Pictures do not belong in the copy; transcribe everything else in the records exactly.

------------------------------------------------

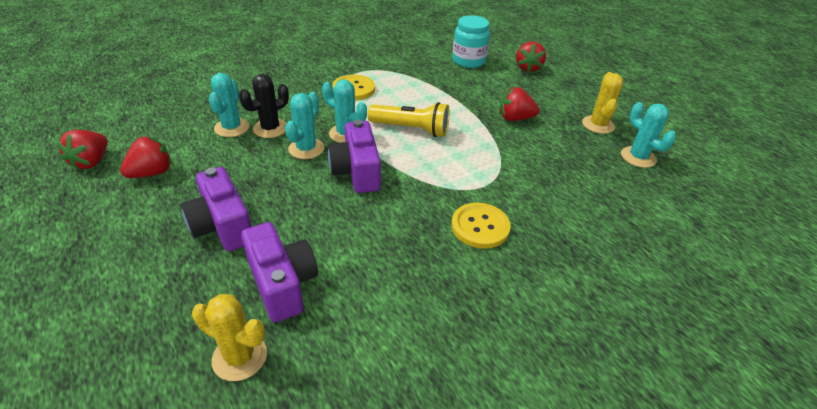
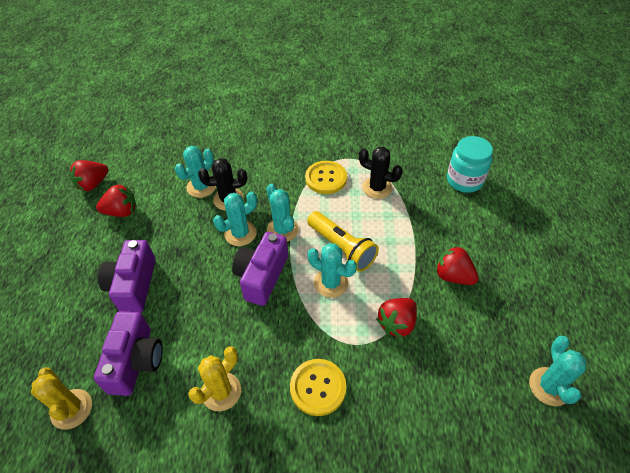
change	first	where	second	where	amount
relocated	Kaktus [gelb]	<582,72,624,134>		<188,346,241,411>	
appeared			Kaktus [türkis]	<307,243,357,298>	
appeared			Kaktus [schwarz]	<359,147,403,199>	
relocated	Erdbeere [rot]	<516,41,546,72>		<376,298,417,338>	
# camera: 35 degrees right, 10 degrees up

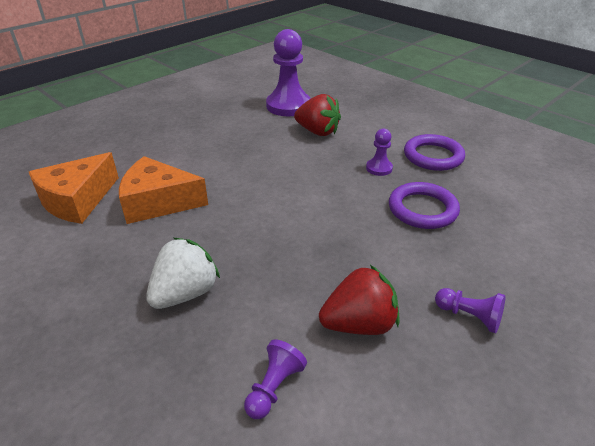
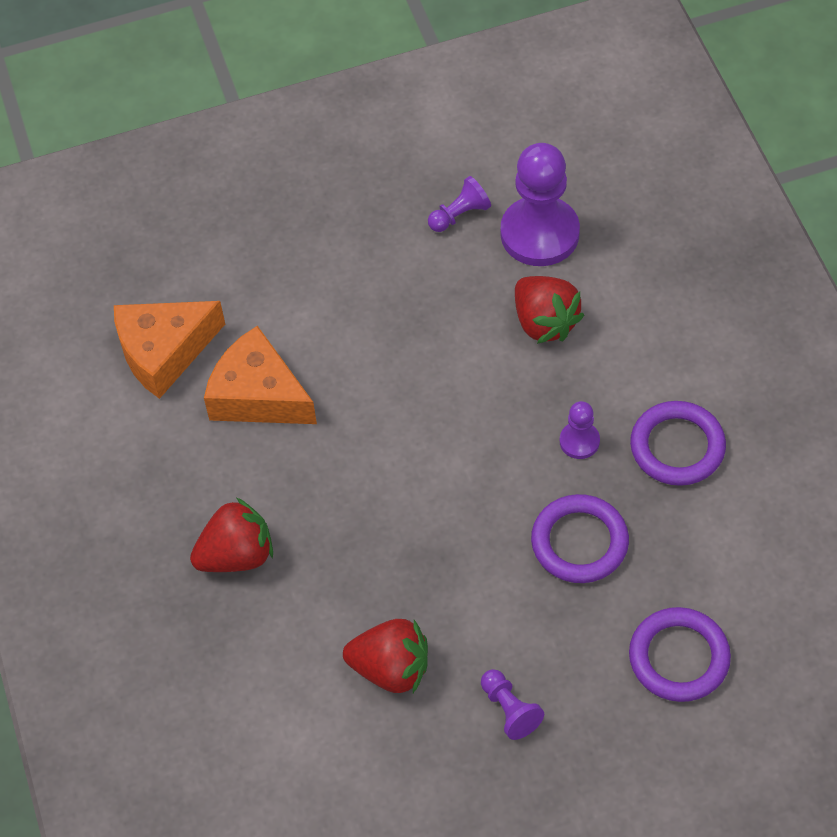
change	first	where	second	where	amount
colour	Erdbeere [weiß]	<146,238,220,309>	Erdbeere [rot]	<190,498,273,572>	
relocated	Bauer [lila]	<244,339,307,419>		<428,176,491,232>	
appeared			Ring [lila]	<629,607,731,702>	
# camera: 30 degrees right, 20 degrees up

------------------------------------------------

Response to the exercise =>
change	first	where	second	where	amount
relocated	Kaktus [gelb]	<582,72,624,134>		<188,346,241,411>	
appeared			Kaktus [türkis]	<307,243,357,298>	
appeared			Kaktus [schwarz]	<359,147,403,199>	
relocated	Erdbeere [rot]	<516,41,546,72>		<376,298,417,338>	
# camera: 35 degrees right, 10 degrees up

change	first	where	second	where	amount
colour	Erdbeere [weiß]	<146,238,220,309>	Erdbeere [rot]	<190,498,273,572>	
relocated	Bauer [lila]	<244,339,307,419>		<428,176,491,232>	
appeared			Ring [lila]	<629,607,731,702>	
# camera: 30 degrees right, 20 degrees up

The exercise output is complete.